** Activity **
Pictures aside, write out the data exactly as it reads.

====================

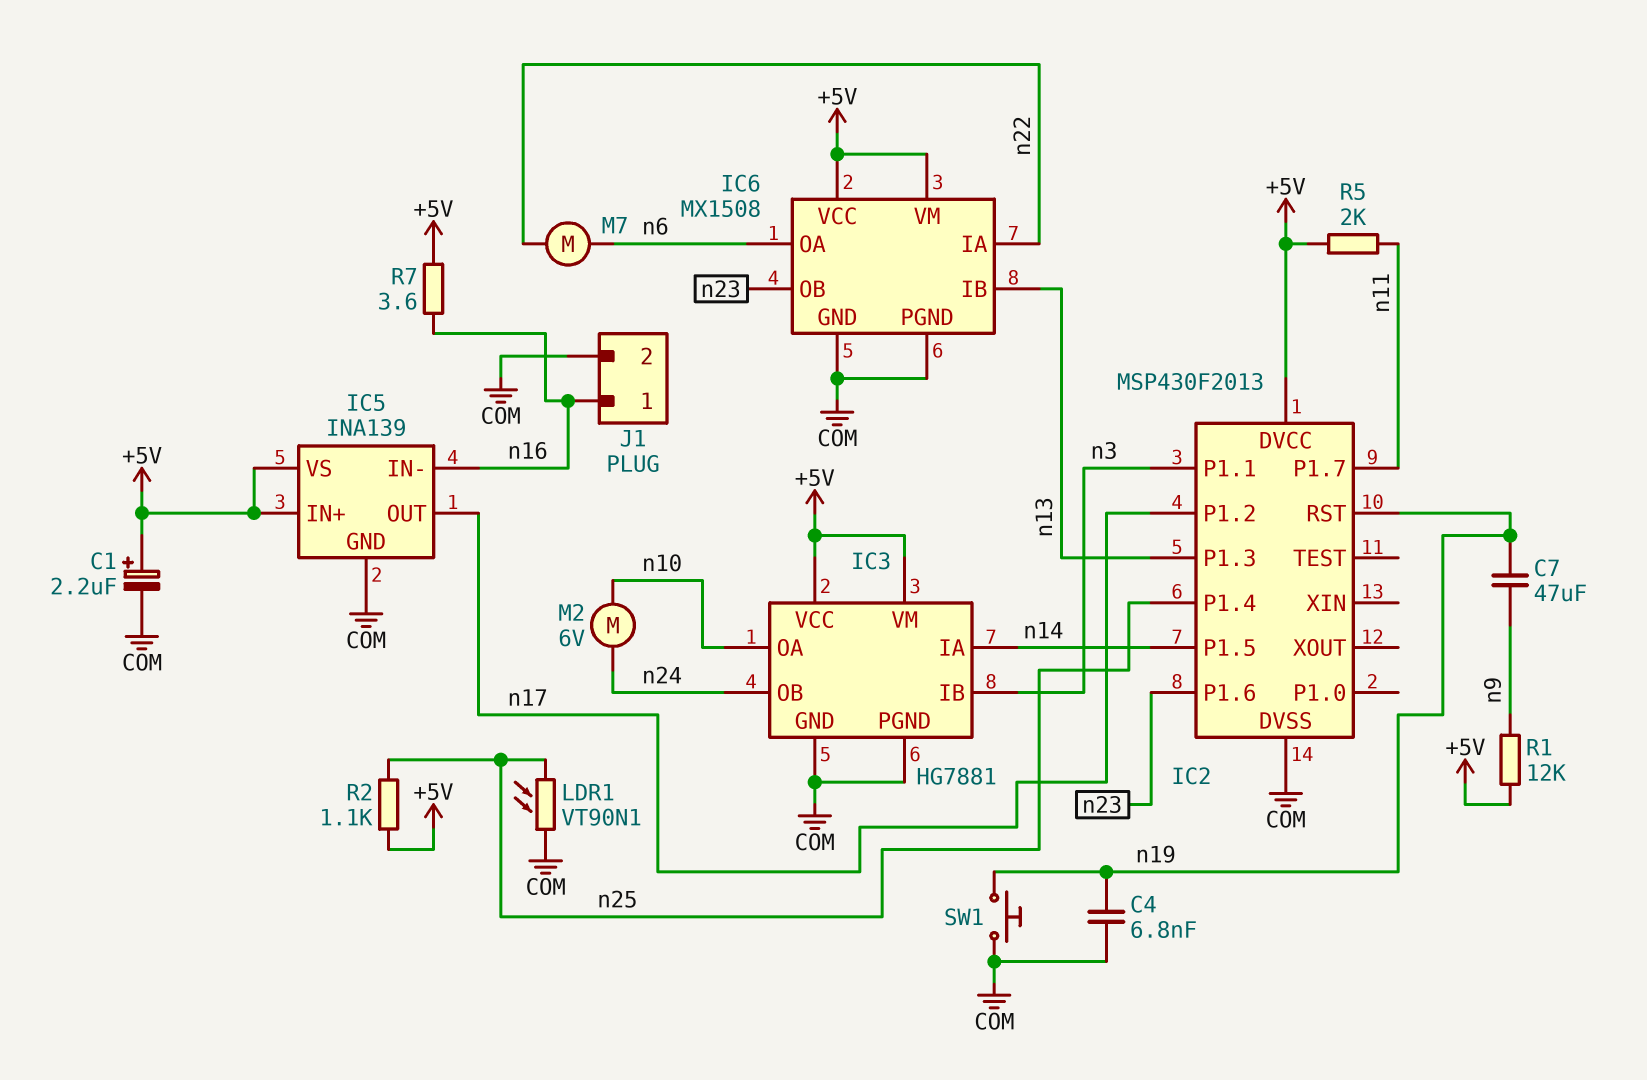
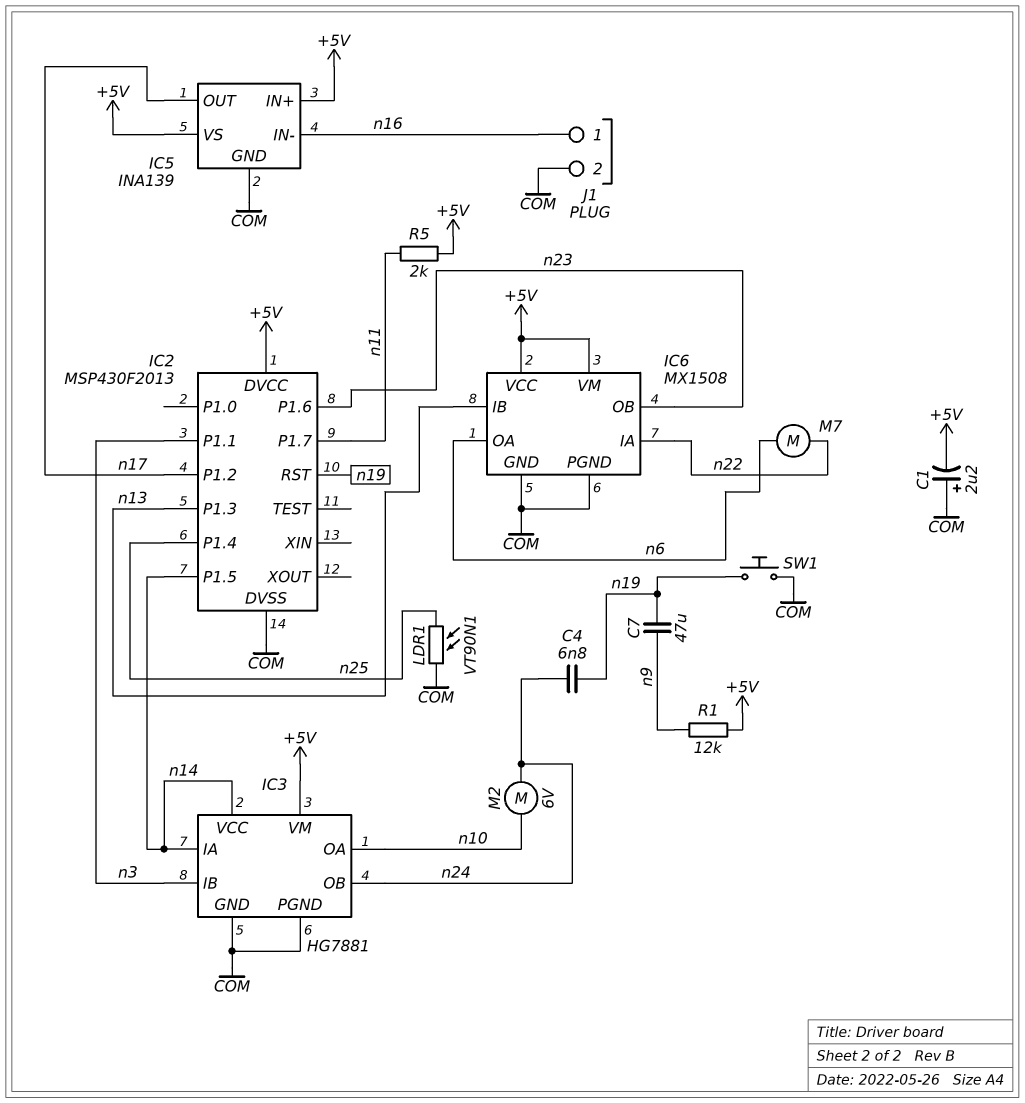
C1: 2.2uF (plus +5V, minus COM) -> 2.2uF (plus COM, minus +5V)
C4: 6.8nF (COM, n19) -> 6.8nF (n19, n24)
IC3 pin VCC: +5V -> n14
R2: 1.1k (+5V, n25) -> none
R7: 3.6 (+5V, n16) -> none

====================

** Written solution **
C1: 2.2uF (plus +5V, minus COM) -> 2.2uF (plus COM, minus +5V)
C4: 6.8nF (COM, n19) -> 6.8nF (n19, n24)
IC3 pin VCC: +5V -> n14
R2: 1.1k (+5V, n25) -> none
R7: 3.6 (+5V, n16) -> none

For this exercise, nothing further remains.